What you return must match the entries word for word, minus the pictures.

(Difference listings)
Start of Block
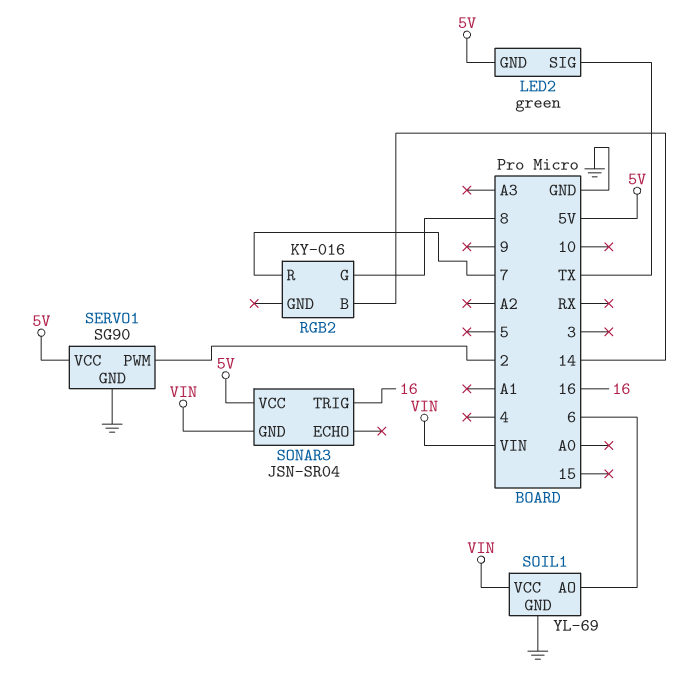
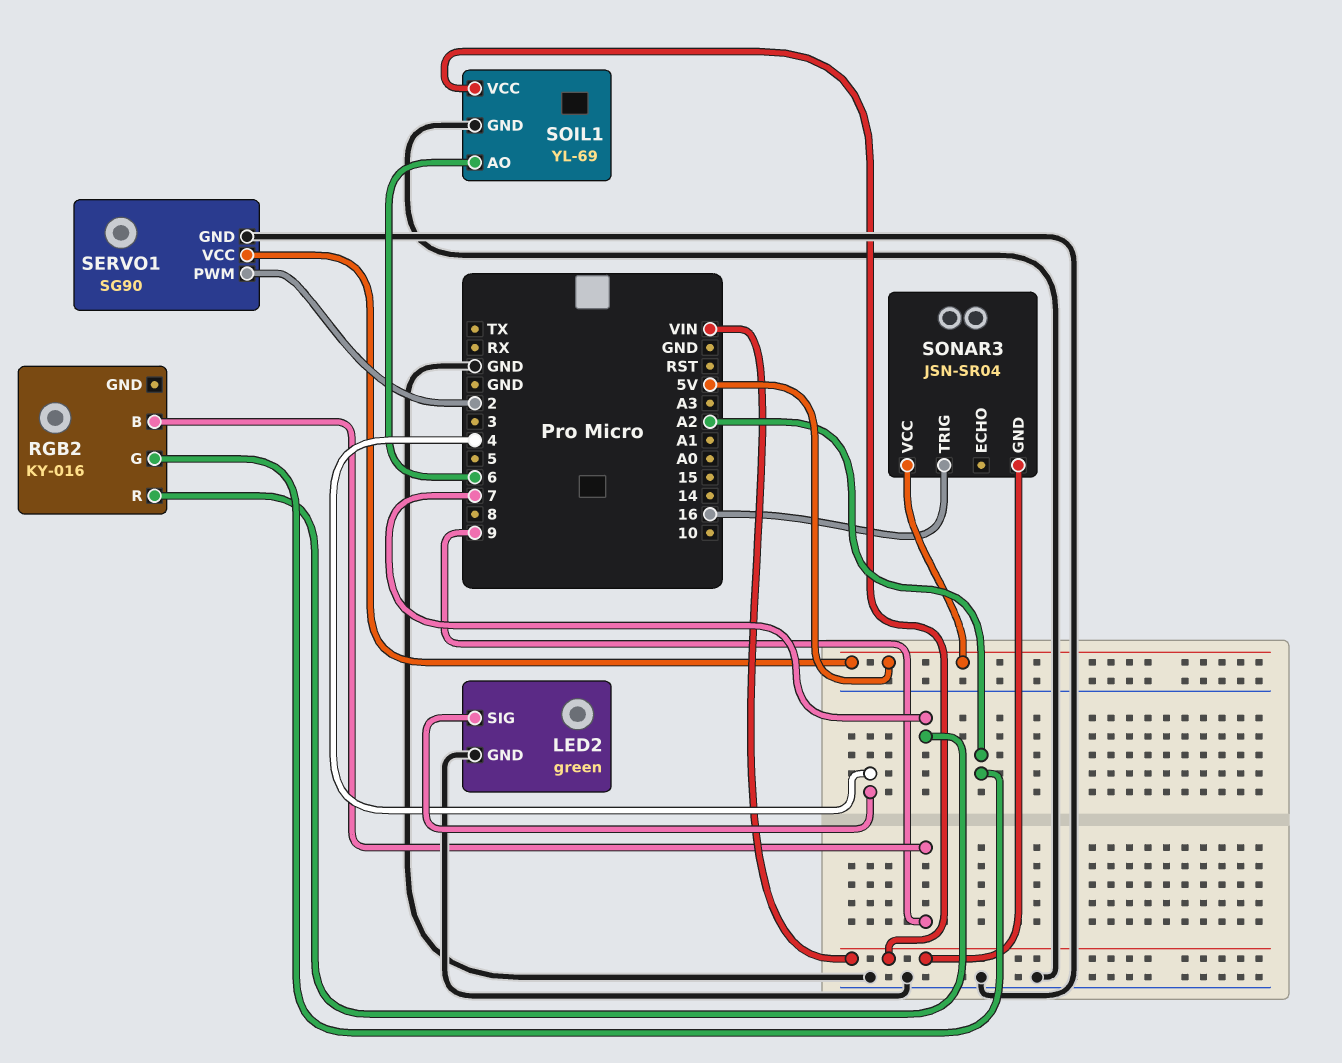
LED2 pin GND: 5V -> GND
LED2 pin SIG: TX -> 4
RGB2 pin B: 14 -> 9
RGB2 pin G: 8 -> A2

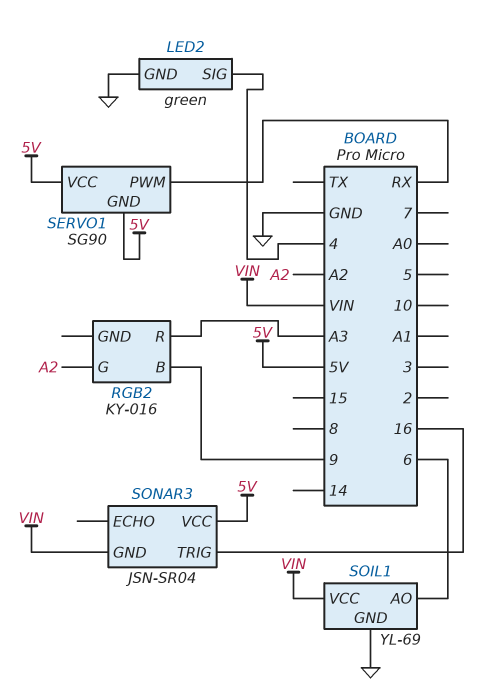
RGB2 pin R: 7 -> A3
SERVO1 pin GND: GND -> 5V
SERVO1 pin PWM: 2 -> RX

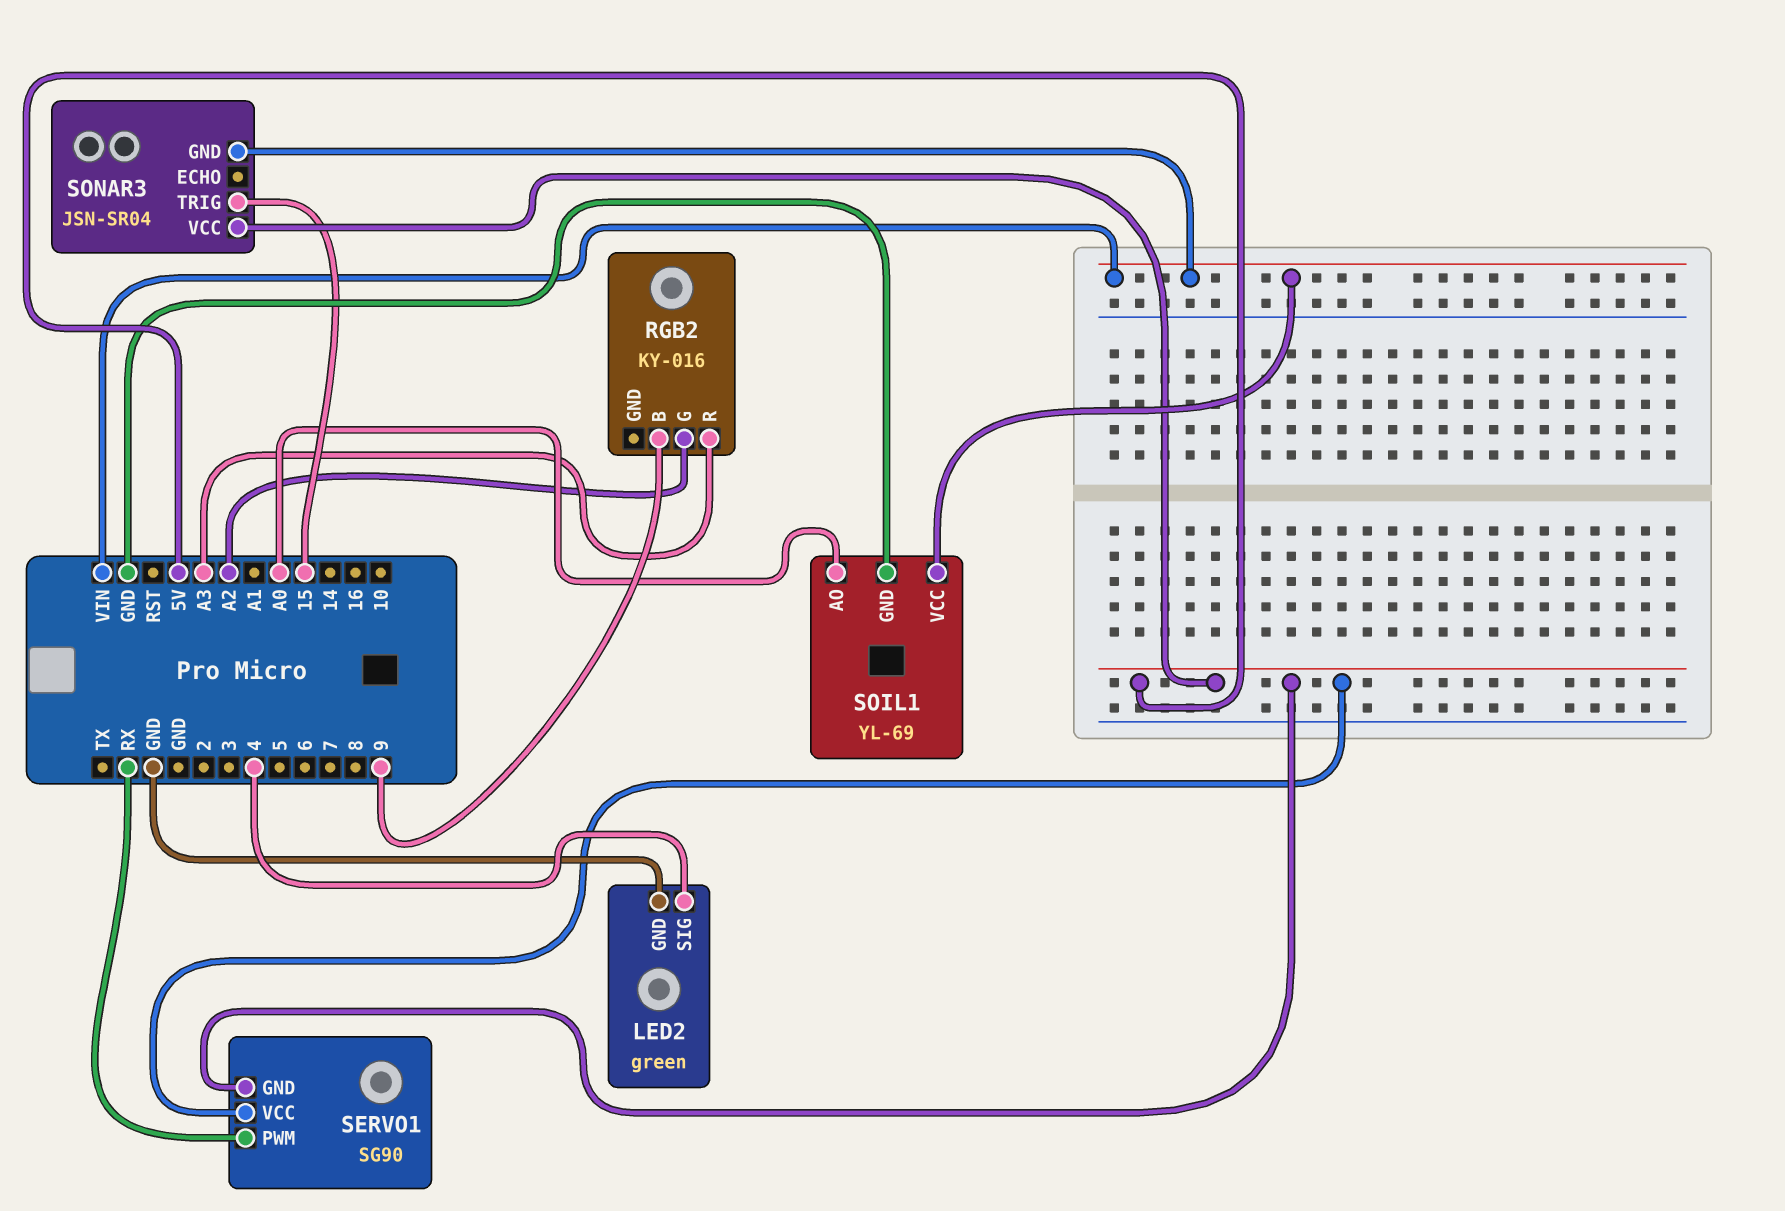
SOIL1 pin AO: 6 -> A0
SONAR3 pin TRIG: 16 -> 15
End of Block
Solved exercise =>
LED2 pin GND: 5V -> GND
LED2 pin SIG: TX -> 4
RGB2 pin B: 14 -> 9
RGB2 pin G: 8 -> A2

RGB2 pin R: 7 -> A3
SERVO1 pin GND: GND -> 5V
SERVO1 pin PWM: 2 -> RX

SOIL1 pin AO: 6 -> A0
SONAR3 pin TRIG: 16 -> 15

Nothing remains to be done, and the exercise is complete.